### REQUIREMENT
For the material that follows, return exactly the lines from the one with "C101: 3.3nF (N038, N046) -> none" through the one with "R202: 300k (GND, NET5) -> 300k (GND, NET24)", both ends included.

### RECORDS TO USE
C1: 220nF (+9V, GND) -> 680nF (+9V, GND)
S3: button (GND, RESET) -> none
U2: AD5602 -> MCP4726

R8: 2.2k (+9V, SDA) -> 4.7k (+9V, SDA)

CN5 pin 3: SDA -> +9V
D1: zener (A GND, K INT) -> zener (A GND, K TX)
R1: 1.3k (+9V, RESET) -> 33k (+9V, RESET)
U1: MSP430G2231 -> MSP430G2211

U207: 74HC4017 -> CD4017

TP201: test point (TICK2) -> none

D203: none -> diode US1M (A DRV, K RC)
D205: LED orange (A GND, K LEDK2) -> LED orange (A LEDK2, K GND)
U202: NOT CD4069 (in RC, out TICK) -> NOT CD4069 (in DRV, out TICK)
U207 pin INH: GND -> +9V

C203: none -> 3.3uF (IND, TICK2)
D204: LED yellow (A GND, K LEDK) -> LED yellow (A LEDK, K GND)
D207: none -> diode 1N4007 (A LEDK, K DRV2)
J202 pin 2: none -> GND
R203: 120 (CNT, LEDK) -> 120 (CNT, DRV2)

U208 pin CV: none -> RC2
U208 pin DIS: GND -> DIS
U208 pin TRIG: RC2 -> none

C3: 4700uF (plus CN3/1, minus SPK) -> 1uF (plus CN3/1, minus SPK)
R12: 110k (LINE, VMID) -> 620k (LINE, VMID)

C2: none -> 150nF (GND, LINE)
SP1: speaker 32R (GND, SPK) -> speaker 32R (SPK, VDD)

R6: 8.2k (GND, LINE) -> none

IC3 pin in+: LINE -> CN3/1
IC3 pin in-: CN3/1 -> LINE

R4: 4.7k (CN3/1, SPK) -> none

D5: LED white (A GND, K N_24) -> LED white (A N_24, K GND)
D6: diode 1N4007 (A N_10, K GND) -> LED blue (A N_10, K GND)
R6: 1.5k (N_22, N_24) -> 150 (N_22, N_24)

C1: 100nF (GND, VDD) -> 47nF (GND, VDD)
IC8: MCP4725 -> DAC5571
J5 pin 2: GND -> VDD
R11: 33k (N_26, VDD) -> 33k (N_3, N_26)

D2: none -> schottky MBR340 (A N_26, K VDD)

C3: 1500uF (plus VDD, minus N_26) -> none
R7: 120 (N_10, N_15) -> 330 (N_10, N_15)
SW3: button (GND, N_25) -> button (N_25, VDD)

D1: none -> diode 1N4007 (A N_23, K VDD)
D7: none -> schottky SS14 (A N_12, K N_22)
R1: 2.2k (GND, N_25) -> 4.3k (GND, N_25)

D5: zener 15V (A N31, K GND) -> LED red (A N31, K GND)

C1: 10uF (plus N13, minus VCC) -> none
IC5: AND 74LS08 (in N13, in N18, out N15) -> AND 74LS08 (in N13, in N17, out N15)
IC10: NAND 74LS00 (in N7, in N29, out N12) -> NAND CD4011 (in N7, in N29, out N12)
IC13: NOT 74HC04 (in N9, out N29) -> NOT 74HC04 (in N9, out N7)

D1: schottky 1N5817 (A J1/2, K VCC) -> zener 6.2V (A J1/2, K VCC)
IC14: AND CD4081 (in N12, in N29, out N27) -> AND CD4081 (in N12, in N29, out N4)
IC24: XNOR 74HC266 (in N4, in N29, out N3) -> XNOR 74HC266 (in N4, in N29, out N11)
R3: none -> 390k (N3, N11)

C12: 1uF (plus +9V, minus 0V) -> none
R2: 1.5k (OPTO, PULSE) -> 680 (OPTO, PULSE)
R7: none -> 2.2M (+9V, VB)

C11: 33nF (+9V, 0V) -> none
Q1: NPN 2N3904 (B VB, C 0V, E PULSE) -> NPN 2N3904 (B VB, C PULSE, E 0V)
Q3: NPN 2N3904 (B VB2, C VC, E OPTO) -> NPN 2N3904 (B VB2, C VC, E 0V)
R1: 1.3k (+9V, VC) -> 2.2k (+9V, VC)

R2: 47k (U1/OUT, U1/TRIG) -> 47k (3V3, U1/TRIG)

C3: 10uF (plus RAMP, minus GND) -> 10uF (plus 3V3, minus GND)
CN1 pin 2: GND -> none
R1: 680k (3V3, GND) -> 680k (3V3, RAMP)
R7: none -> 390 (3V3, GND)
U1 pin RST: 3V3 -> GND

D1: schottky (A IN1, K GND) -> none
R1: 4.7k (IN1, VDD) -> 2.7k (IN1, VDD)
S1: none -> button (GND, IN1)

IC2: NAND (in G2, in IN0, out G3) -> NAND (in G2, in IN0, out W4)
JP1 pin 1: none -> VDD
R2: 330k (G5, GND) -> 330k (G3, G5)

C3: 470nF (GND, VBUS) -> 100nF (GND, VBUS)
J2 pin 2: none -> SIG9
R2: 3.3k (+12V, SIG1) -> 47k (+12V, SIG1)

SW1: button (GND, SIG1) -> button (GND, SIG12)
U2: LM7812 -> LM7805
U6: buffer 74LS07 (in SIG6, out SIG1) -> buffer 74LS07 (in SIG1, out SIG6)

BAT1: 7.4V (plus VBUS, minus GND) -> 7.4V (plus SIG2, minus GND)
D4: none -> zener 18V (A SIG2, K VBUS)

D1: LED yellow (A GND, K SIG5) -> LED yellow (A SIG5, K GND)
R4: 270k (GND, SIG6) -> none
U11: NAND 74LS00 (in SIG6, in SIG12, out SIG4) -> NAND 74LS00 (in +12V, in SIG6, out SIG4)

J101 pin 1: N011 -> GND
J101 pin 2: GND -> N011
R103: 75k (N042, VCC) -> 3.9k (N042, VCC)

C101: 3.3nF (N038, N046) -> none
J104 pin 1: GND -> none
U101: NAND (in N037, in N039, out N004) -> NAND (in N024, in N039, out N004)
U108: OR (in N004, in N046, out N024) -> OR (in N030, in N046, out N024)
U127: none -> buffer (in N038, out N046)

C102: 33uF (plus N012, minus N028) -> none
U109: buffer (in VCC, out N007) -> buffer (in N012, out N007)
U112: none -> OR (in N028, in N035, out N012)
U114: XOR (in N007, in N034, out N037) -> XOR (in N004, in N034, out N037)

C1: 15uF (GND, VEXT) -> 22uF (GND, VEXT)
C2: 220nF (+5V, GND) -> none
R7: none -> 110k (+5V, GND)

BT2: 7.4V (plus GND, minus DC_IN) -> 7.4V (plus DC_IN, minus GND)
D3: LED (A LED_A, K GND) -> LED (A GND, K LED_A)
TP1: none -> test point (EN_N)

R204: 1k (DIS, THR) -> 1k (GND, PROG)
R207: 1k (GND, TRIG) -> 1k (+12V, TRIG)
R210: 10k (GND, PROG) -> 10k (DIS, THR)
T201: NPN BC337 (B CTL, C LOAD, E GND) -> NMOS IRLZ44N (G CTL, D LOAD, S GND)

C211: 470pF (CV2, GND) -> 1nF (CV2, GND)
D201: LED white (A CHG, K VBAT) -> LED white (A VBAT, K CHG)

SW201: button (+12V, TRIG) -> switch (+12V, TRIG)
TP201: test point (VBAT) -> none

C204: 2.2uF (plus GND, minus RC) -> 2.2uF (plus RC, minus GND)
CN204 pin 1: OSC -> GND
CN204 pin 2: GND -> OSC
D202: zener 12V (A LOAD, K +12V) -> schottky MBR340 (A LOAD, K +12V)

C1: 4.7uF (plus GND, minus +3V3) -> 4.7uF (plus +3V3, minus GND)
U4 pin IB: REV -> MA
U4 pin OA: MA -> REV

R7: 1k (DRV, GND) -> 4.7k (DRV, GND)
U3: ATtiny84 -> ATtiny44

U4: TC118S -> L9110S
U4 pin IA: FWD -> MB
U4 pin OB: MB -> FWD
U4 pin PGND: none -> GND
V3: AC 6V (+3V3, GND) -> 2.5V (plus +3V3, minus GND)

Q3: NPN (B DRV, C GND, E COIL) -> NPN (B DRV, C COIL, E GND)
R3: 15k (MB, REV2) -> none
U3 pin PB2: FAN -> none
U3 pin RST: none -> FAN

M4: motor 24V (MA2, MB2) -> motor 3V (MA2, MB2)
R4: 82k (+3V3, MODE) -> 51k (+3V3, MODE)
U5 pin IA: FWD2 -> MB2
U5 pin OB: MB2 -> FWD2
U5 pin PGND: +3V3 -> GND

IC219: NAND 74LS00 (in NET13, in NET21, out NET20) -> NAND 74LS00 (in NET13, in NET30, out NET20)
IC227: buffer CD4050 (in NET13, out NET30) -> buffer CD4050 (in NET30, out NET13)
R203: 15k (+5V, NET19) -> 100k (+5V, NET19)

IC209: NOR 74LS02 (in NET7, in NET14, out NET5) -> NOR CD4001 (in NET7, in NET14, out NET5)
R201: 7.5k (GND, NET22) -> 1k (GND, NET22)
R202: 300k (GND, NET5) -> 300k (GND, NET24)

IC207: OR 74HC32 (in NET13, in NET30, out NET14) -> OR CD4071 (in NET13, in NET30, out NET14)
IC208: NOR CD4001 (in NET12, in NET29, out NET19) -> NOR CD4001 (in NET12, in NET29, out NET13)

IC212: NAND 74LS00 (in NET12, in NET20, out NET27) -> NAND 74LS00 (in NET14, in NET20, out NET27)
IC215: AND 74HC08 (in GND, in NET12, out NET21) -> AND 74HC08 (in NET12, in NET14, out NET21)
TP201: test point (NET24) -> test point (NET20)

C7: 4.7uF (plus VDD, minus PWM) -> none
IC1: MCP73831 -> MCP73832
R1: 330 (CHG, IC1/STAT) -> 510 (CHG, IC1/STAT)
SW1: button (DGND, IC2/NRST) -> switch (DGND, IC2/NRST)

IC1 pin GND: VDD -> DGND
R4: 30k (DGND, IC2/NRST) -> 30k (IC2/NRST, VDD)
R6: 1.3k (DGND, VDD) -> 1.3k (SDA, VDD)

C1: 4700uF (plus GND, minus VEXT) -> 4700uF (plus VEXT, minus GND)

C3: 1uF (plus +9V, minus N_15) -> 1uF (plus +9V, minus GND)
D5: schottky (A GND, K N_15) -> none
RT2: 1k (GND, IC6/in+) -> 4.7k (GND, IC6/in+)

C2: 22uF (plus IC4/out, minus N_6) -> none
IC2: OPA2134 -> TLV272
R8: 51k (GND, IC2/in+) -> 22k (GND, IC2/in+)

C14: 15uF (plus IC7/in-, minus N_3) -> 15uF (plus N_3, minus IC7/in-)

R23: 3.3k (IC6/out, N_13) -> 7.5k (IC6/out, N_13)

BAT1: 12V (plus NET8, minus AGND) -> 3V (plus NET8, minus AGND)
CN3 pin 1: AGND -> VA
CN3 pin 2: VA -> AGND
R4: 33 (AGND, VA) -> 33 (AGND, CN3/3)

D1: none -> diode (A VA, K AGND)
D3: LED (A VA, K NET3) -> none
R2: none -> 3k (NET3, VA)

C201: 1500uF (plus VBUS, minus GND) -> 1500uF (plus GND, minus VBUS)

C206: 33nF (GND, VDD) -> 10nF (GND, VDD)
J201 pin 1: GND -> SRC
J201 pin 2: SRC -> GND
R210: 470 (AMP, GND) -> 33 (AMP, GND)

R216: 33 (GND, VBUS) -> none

### WORKED SOLUTION
C101: 3.3nF (N038, N046) -> none
J104 pin 1: GND -> none
U101: NAND (in N037, in N039, out N004) -> NAND (in N024, in N039, out N004)
U108: OR (in N004, in N046, out N024) -> OR (in N030, in N046, out N024)
U127: none -> buffer (in N038, out N046)

C102: 33uF (plus N012, minus N028) -> none
U109: buffer (in VCC, out N007) -> buffer (in N012, out N007)
U112: none -> OR (in N028, in N035, out N012)
U114: XOR (in N007, in N034, out N037) -> XOR (in N004, in N034, out N037)

C1: 15uF (GND, VEXT) -> 22uF (GND, VEXT)
C2: 220nF (+5V, GND) -> none
R7: none -> 110k (+5V, GND)

BT2: 7.4V (plus GND, minus DC_IN) -> 7.4V (plus DC_IN, minus GND)
D3: LED (A LED_A, K GND) -> LED (A GND, K LED_A)
TP1: none -> test point (EN_N)

R204: 1k (DIS, THR) -> 1k (GND, PROG)
R207: 1k (GND, TRIG) -> 1k (+12V, TRIG)
R210: 10k (GND, PROG) -> 10k (DIS, THR)
T201: NPN BC337 (B CTL, C LOAD, E GND) -> NMOS IRLZ44N (G CTL, D LOAD, S GND)

C211: 470pF (CV2, GND) -> 1nF (CV2, GND)
D201: LED white (A CHG, K VBAT) -> LED white (A VBAT, K CHG)

SW201: button (+12V, TRIG) -> switch (+12V, TRIG)
TP201: test point (VBAT) -> none

C204: 2.2uF (plus GND, minus RC) -> 2.2uF (plus RC, minus GND)
CN204 pin 1: OSC -> GND
CN204 pin 2: GND -> OSC
D202: zener 12V (A LOAD, K +12V) -> schottky MBR340 (A LOAD, K +12V)

C1: 4.7uF (plus GND, minus +3V3) -> 4.7uF (plus +3V3, minus GND)
U4 pin IB: REV -> MA
U4 pin OA: MA -> REV

R7: 1k (DRV, GND) -> 4.7k (DRV, GND)
U3: ATtiny84 -> ATtiny44

U4: TC118S -> L9110S
U4 pin IA: FWD -> MB
U4 pin OB: MB -> FWD
U4 pin PGND: none -> GND
V3: AC 6V (+3V3, GND) -> 2.5V (plus +3V3, minus GND)

Q3: NPN (B DRV, C GND, E COIL) -> NPN (B DRV, C COIL, E GND)
R3: 15k (MB, REV2) -> none
U3 pin PB2: FAN -> none
U3 pin RST: none -> FAN

M4: motor 24V (MA2, MB2) -> motor 3V (MA2, MB2)
R4: 82k (+3V3, MODE) -> 51k (+3V3, MODE)
U5 pin IA: FWD2 -> MB2
U5 pin OB: MB2 -> FWD2
U5 pin PGND: +3V3 -> GND

IC219: NAND 74LS00 (in NET13, in NET21, out NET20) -> NAND 74LS00 (in NET13, in NET30, out NET20)
IC227: buffer CD4050 (in NET13, out NET30) -> buffer CD4050 (in NET30, out NET13)
R203: 15k (+5V, NET19) -> 100k (+5V, NET19)

IC209: NOR 74LS02 (in NET7, in NET14, out NET5) -> NOR CD4001 (in NET7, in NET14, out NET5)
R201: 7.5k (GND, NET22) -> 1k (GND, NET22)
R202: 300k (GND, NET5) -> 300k (GND, NET24)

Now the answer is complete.